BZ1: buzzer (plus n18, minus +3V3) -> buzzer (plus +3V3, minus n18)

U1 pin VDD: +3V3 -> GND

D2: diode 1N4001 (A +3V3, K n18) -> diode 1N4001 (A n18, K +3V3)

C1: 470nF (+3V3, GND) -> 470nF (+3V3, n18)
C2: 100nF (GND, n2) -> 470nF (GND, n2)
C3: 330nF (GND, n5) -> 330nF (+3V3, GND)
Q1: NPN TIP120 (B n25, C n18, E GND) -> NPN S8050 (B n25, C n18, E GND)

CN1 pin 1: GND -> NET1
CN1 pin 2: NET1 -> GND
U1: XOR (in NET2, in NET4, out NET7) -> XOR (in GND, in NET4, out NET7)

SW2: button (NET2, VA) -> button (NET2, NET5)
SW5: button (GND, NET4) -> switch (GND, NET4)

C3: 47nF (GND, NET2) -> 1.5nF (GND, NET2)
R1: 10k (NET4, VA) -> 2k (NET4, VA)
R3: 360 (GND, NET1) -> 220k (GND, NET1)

- [Problem details] Your task is to collect every line above that contains the word "button".

- [Response to the task]
SW2: button (NET2, VA) -> button (NET2, NET5)
SW5: button (GND, NET4) -> switch (GND, NET4)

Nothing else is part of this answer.